◆ **What you should do**
Repeat the data exactly, leaving out any image.

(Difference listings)
=-=-=
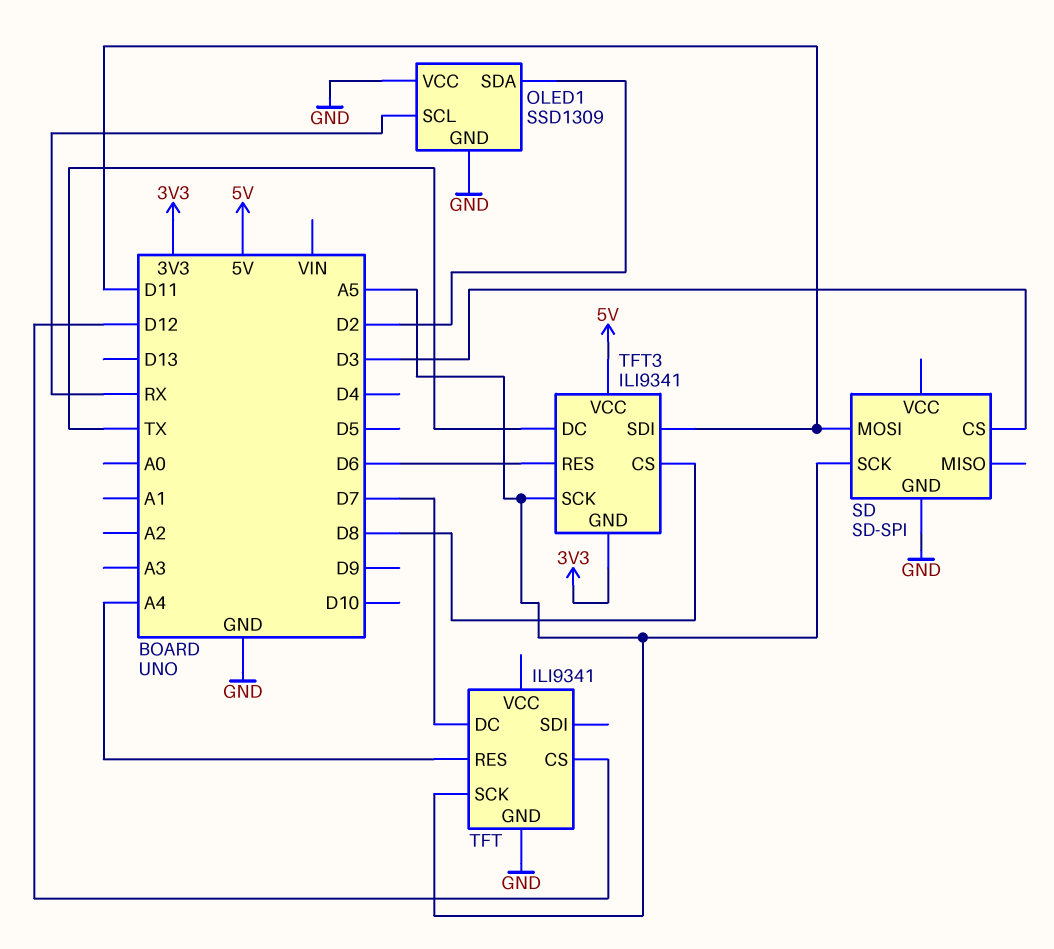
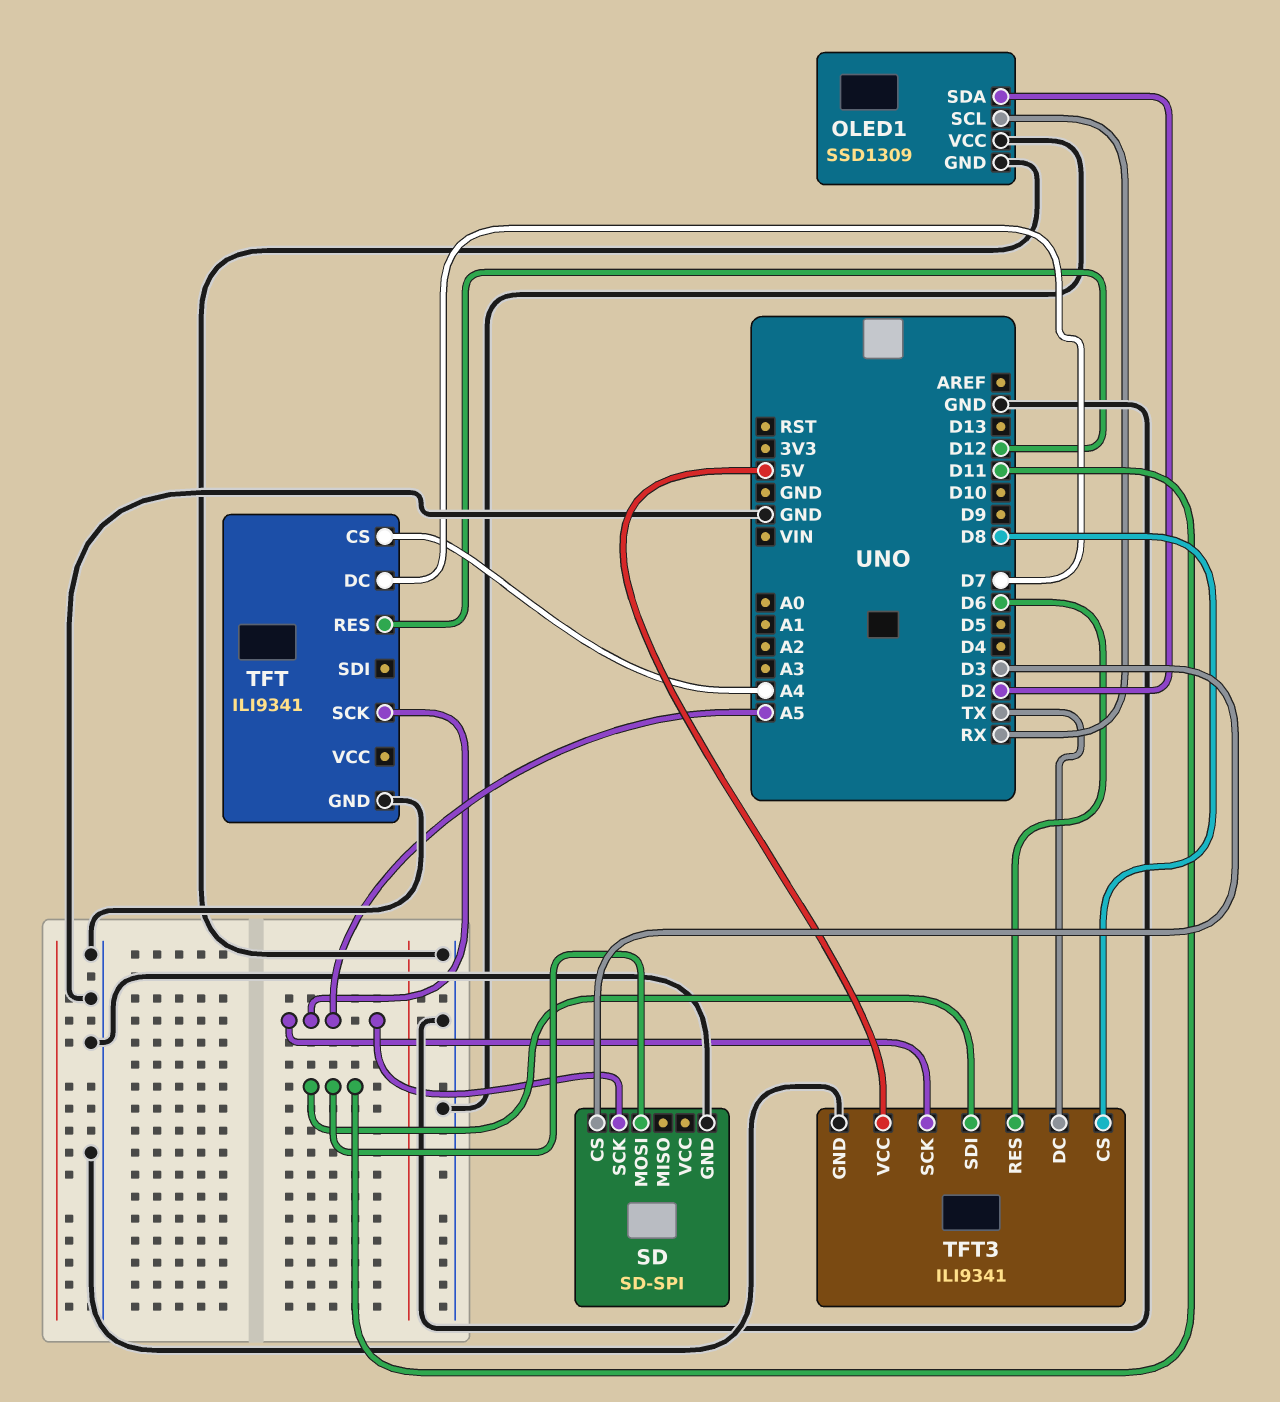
TFT pin CS: D12 -> A4
TFT pin RES: A4 -> D12
TFT3 pin GND: 3V3 -> GND

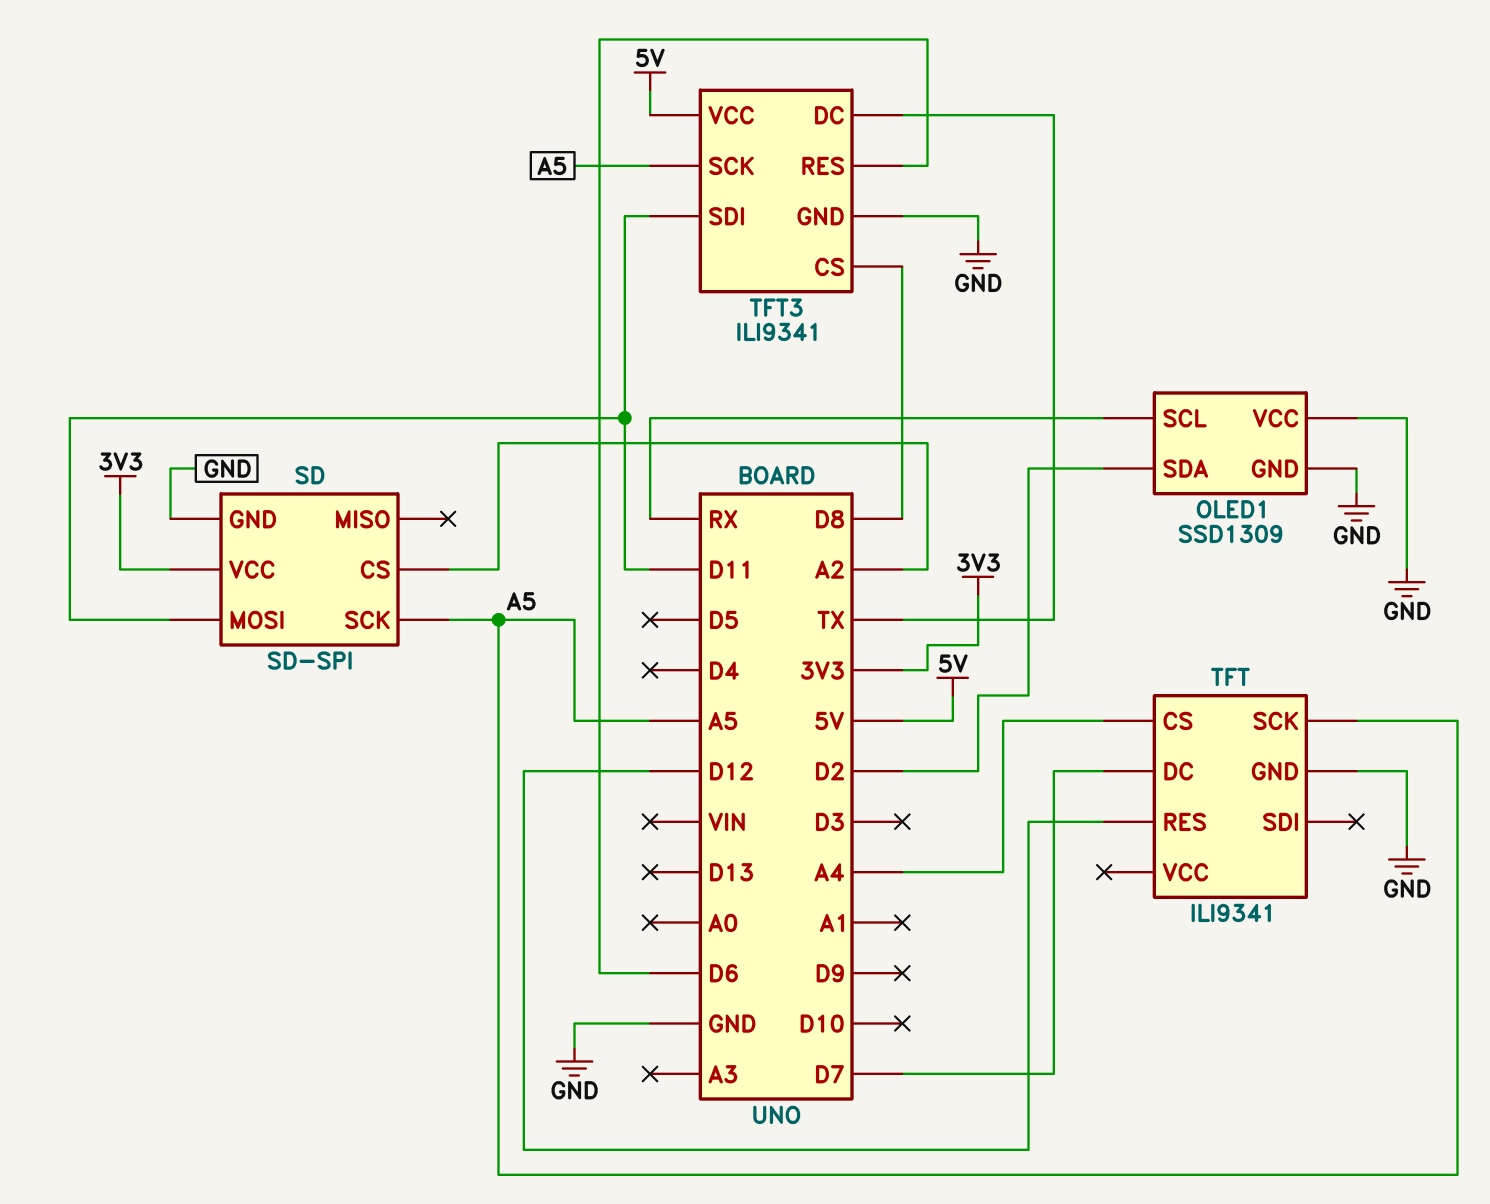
SD pin CS: D3 -> A2
SD pin VCC: none -> 3V3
=-=-=
◆ **Solution for this task**
TFT pin CS: D12 -> A4
TFT pin RES: A4 -> D12
TFT3 pin GND: 3V3 -> GND

SD pin CS: D3 -> A2
SD pin VCC: none -> 3V3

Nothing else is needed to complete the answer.